* TASK BRIEF *
The lines to repeat are those below from the one containing "camera: 35 degrees left, 5 degrees up" down to the one containing "(464, 535) = (555, 310): white", both included; reproduce them exactly and nothing else.
EXTRACTED INFORMATION: Begin
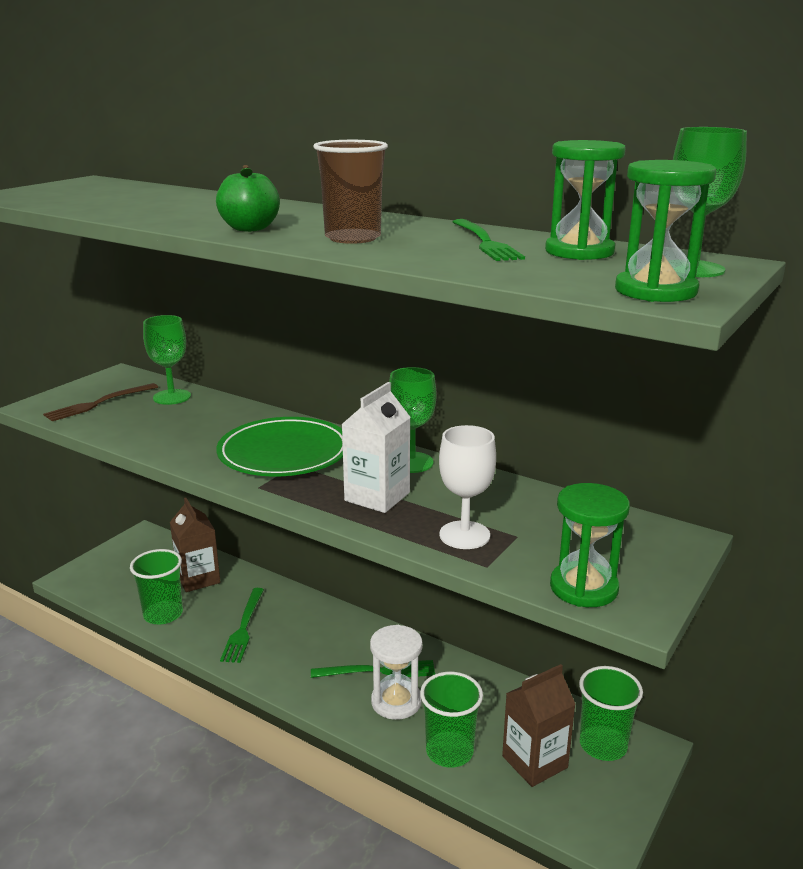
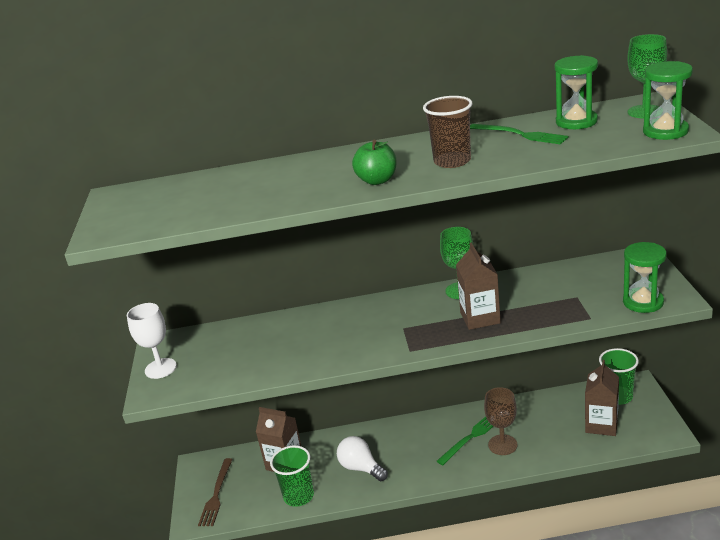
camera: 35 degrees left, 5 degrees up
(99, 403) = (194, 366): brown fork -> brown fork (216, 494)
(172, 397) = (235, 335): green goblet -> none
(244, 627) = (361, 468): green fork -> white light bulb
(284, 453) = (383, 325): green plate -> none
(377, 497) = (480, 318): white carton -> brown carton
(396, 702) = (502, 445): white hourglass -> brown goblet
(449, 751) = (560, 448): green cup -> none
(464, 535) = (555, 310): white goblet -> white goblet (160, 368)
EXTRACTED INFORMATION: End
EXTRACTED INFORMATION: Begin
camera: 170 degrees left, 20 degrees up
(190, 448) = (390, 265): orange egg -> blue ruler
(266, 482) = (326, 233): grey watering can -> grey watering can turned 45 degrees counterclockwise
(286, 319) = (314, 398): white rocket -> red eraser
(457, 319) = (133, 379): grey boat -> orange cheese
EXTRACTED INFORMATION: End
* WRITTEN REPLY *
camera: 35 degrees left, 5 degrees up
(99, 403) = (194, 366): brown fork -> brown fork (216, 494)
(172, 397) = (235, 335): green goblet -> none
(244, 627) = (361, 468): green fork -> white light bulb
(284, 453) = (383, 325): green plate -> none
(377, 497) = (480, 318): white carton -> brown carton
(396, 702) = (502, 445): white hourglass -> brown goblet
(449, 751) = (560, 448): green cup -> none
(464, 535) = (555, 310): white goblet -> white goblet (160, 368)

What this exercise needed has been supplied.